_Problem requirements:_ Return the entries below word for word; no images should appear in the copy.

### The input ###

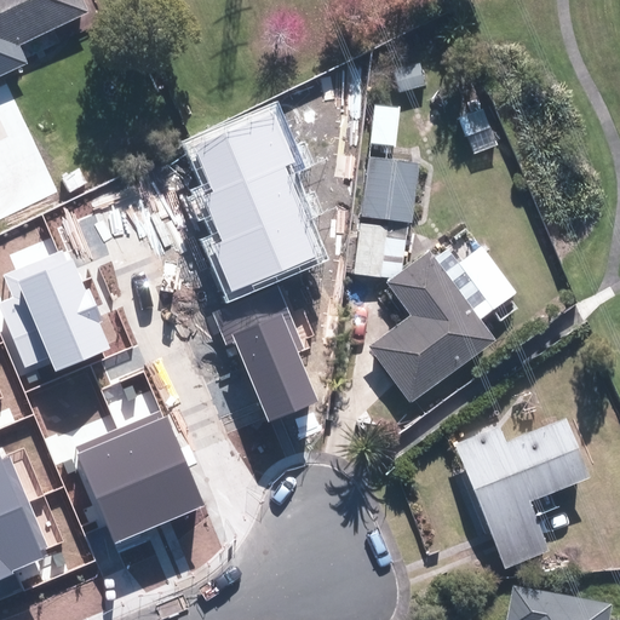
[(70,0),(0,0),(0,79),(19,70),(11,52),(80,19),(70,0)]
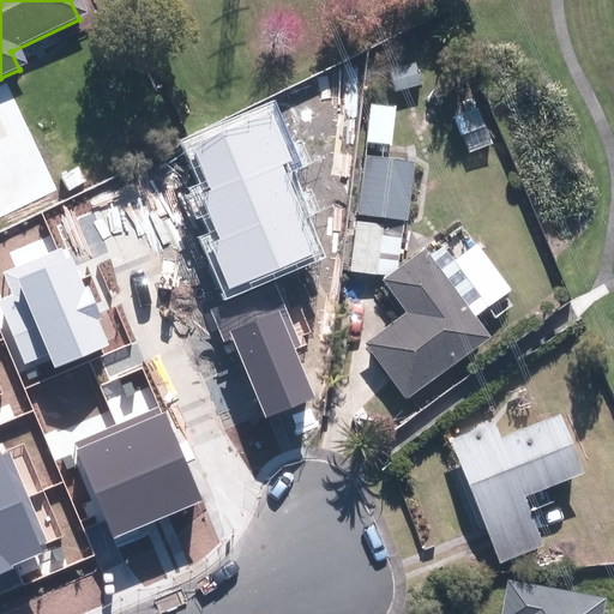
[(380,67),(389,95),(421,85),(411,58),(380,67)]
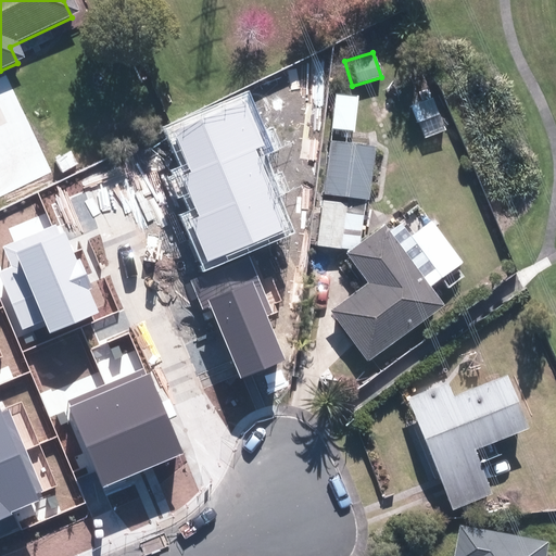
[(190,219),(207,261),(289,228),(255,149),(267,143),(247,95),(172,125),(190,171),(181,175),(199,216),(190,219)]
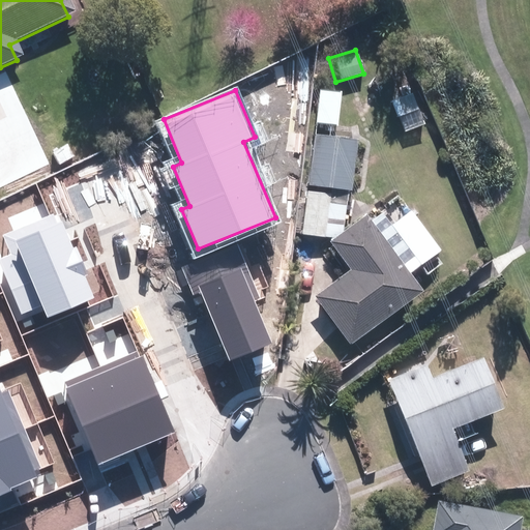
[(352,141),(308,137),(302,188),(347,193),(352,141)]
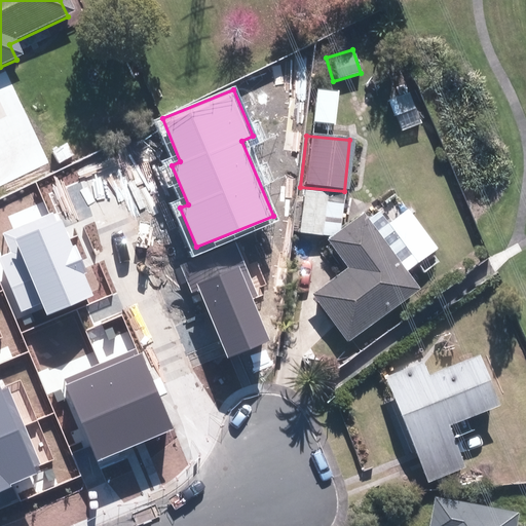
[(95,175),(83,154),(64,164),(75,185),(95,175)]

###

_Answer to this task:_
[(70,0),(0,0),(0,79),(19,70),(11,52),(80,19),(70,0)]
[(380,67),(389,95),(421,85),(411,58),(380,67)]
[(190,219),(207,261),(289,228),(255,149),(267,143),(247,95),(172,125),(190,171),(181,175),(199,216),(190,219)]
[(352,141),(308,137),(302,188),(347,193),(352,141)]
[(95,175),(83,154),(64,164),(75,185),(95,175)]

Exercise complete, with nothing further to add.